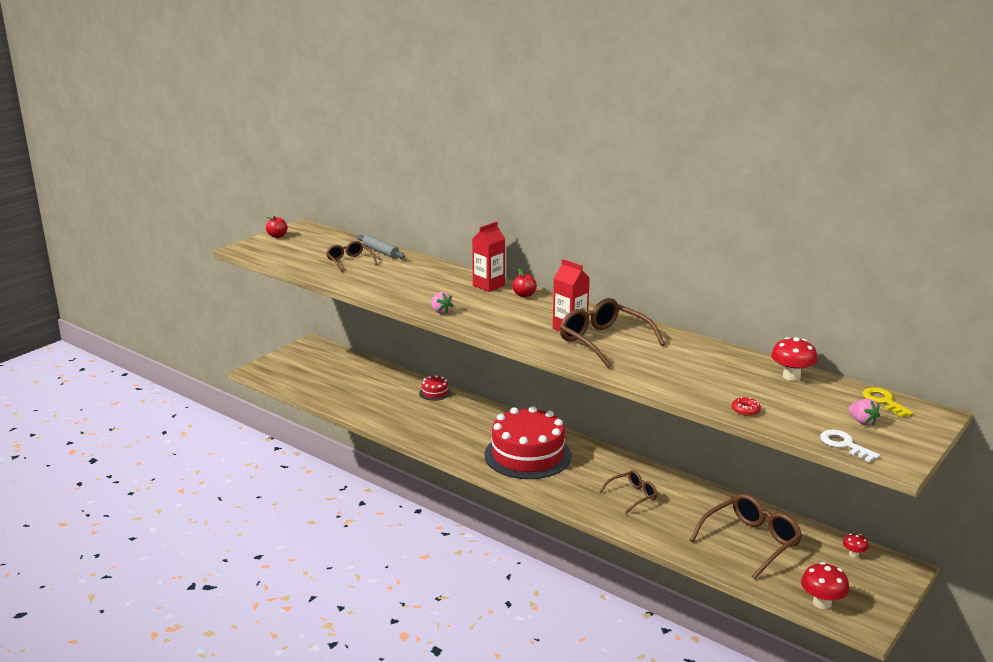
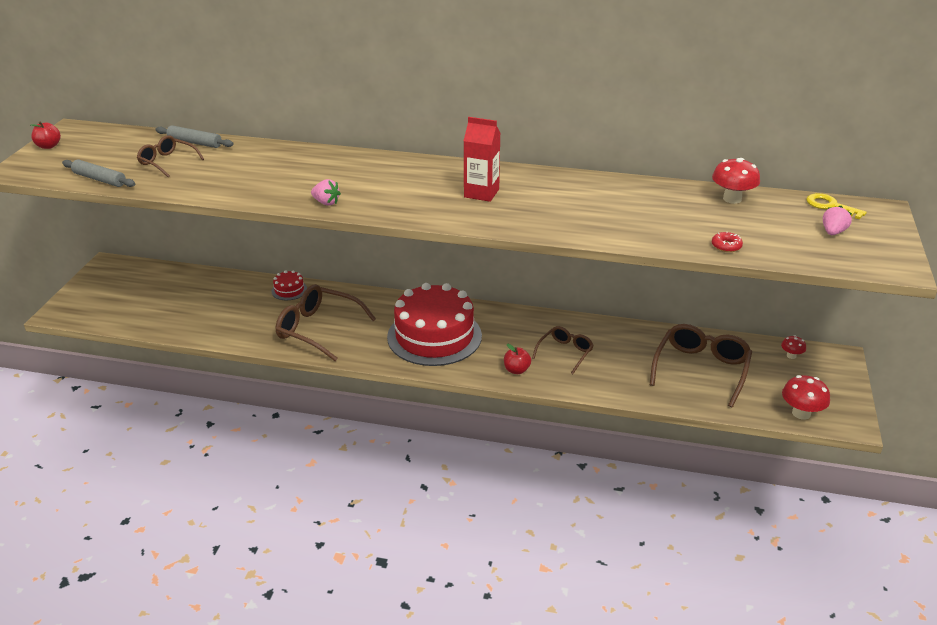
camera: 25 degrees left, 10 degrees up
red carton [472,222,505,292] -> none
red apple [512,269,537,297] -> red apple moved to [504,344,531,374]
brown glasses [560,298,665,368] -> brown glasses moved to [276,284,376,361]
white key [820,430,880,462] -> none
pink strawberry [848,398,880,426] -> pink strawberry turned 90 degrees counterclockwise [823,206,852,235]
none -> grey rolling pin [62,159,135,187]

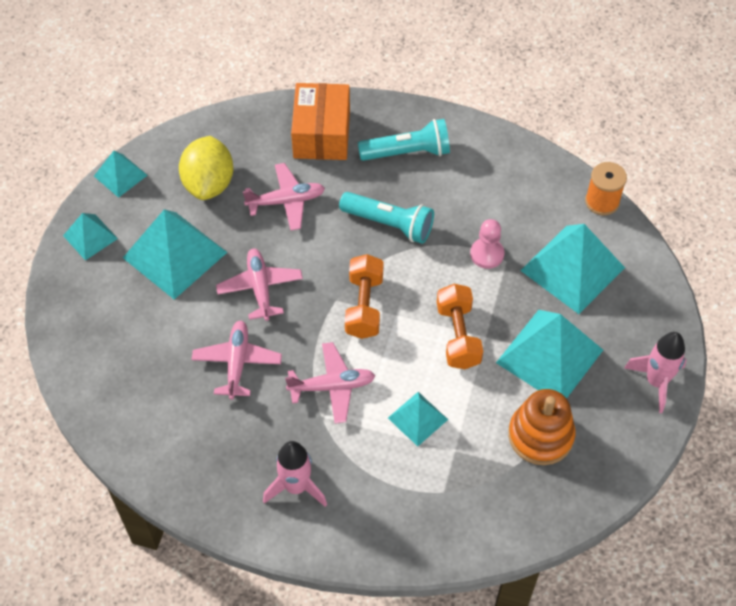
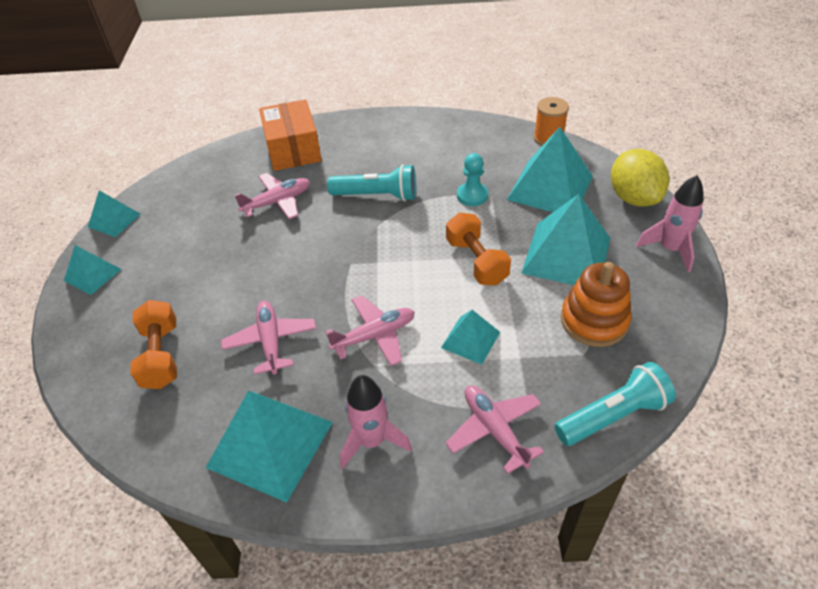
camera: 15 degrees left, 10 degrees down
turquoise pyramid [123,209,227,300] -> turquoise pyramid moved to [206,391,333,503]
yellow lemon [179,136,233,200] -> yellow lemon moved to [611,149,669,207]
pink plane [216,248,303,321] -> pink plane moved to [445,385,544,474]
orange dumbbell [345,254,383,339] -> orange dumbbell moved to [130,300,177,389]
turquoise flashlight [358,119,450,161] -> turquoise flashlight moved to [555,362,676,446]
pink pawn [470,219,504,269] -> turquoise pawn [457,153,488,206]

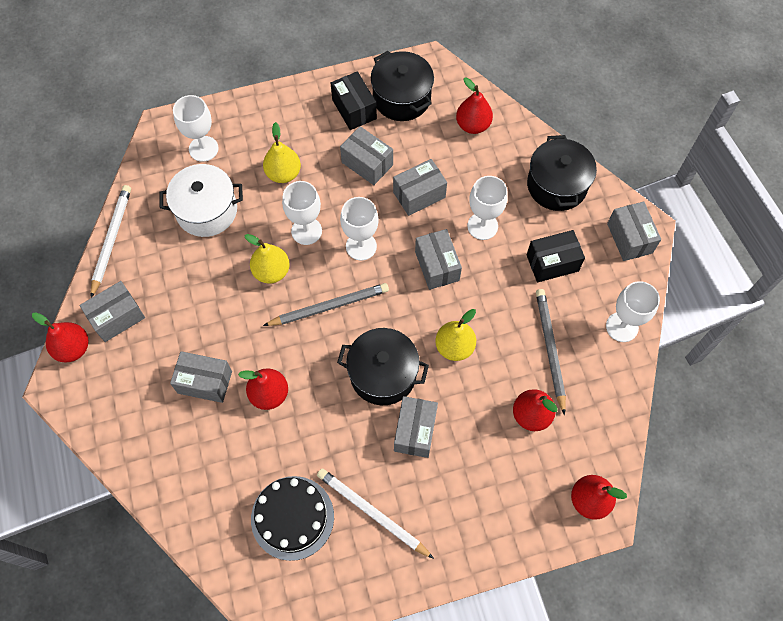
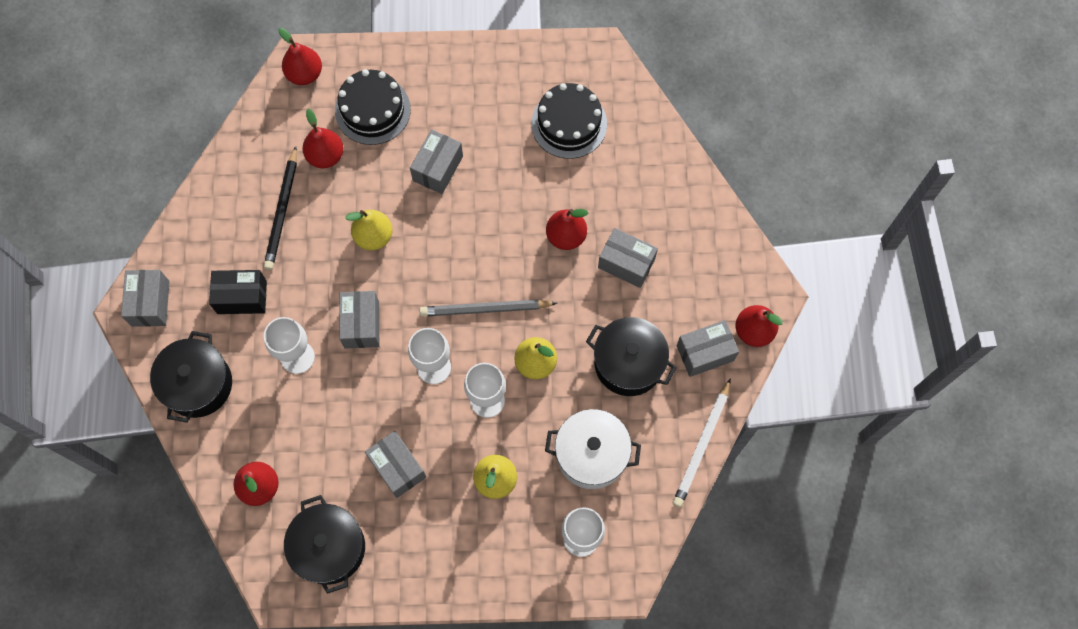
camera: 165 degrees left, 5 degrees up
white pencil [317,468,434,559] -> none
black box [331,71,377,130] -> none
black pot [337,328,429,405] -> black pot moved to [586,317,677,396]
grey box [393,159,447,216] -> none
grey pencil [536,289,566,415] -> black pencil [264,146,297,270]
white goblet [606,281,660,342] -> none
none -> black cake [335,69,411,145]

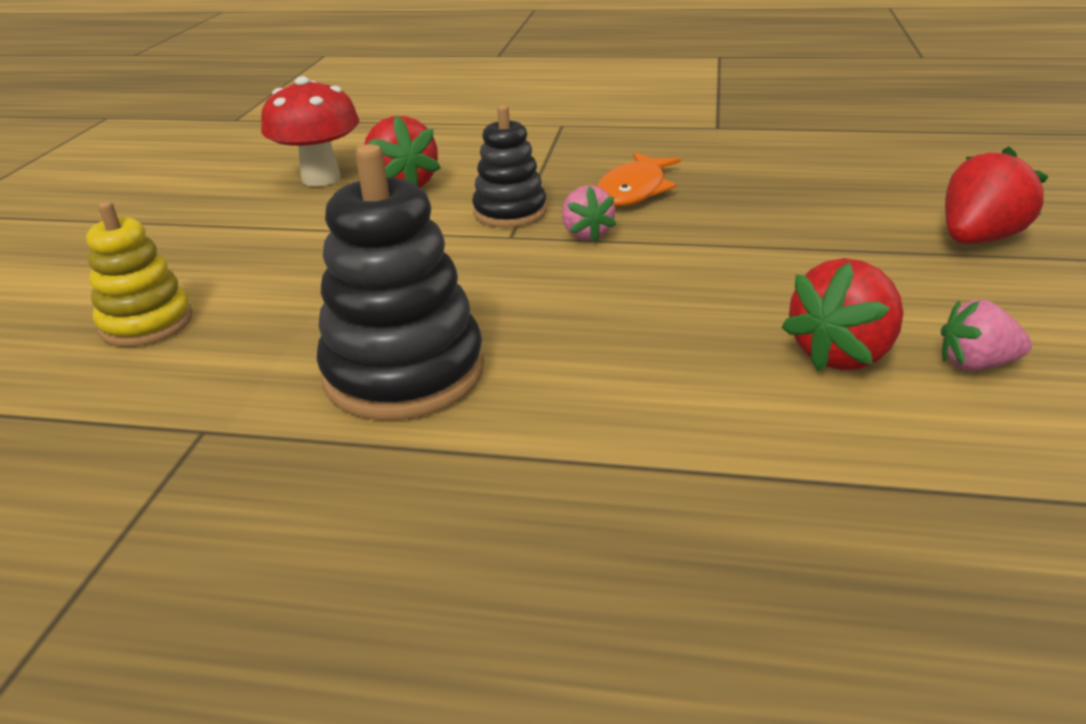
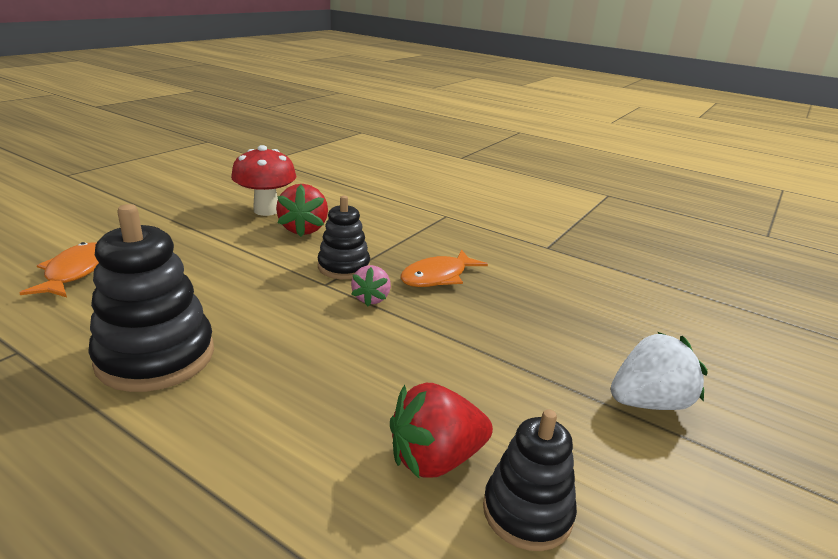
camera: 20 degrees right, 5 degrees down
yellow stacking toy [86,201,193,347] -> orange fish [19,242,99,297]
pink strawberry [941,299,1032,371] -> black stacking toy [483,409,577,551]
red strawberry [945,146,1049,244] -> white strawberry [611,332,707,410]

Problem description: The result should be an exact retyped version of all the entries above, containing no pictures.

Exercise output:
camera: 25 degrees left, 10 degrees up
red carton [472,222,505,292] -> none
red apple [512,269,537,297] -> red apple moved to [504,344,531,374]
brown glasses [560,298,665,368] -> brown glasses moved to [276,284,376,361]
white key [820,430,880,462] -> none
pink strawberry [848,398,880,426] -> pink strawberry turned 90 degrees counterclockwise [823,206,852,235]
none -> grey rolling pin [62,159,135,187]

camera: 15 degrees left, 10 degrees down
turquoise pyramid [123,209,227,300] -> turquoise pyramid moved to [206,391,333,503]
yellow lemon [179,136,233,200] -> yellow lemon moved to [611,149,669,207]
pink plane [216,248,303,321] -> pink plane moved to [445,385,544,474]
orange dumbbell [345,254,383,339] -> orange dumbbell moved to [130,300,177,389]
turquoise flashlight [358,119,450,161] -> turquoise flashlight moved to [555,362,676,446]
pink pawn [470,219,504,269] -> turquoise pawn [457,153,488,206]

camera: 165 degrees left, 5 degrees up
white pencil [317,468,434,559] -> none
black box [331,71,377,130] -> none
black pot [337,328,429,405] -> black pot moved to [586,317,677,396]
grey box [393,159,447,216] -> none
grey pencil [536,289,566,415] -> black pencil [264,146,297,270]
white goblet [606,281,660,342] -> none
none -> black cake [335,69,411,145]

camera: 20 degrees right, 5 degrees down
yellow stacking toy [86,201,193,347] -> orange fish [19,242,99,297]
pink strawberry [941,299,1032,371] -> black stacking toy [483,409,577,551]
red strawberry [945,146,1049,244] -> white strawberry [611,332,707,410]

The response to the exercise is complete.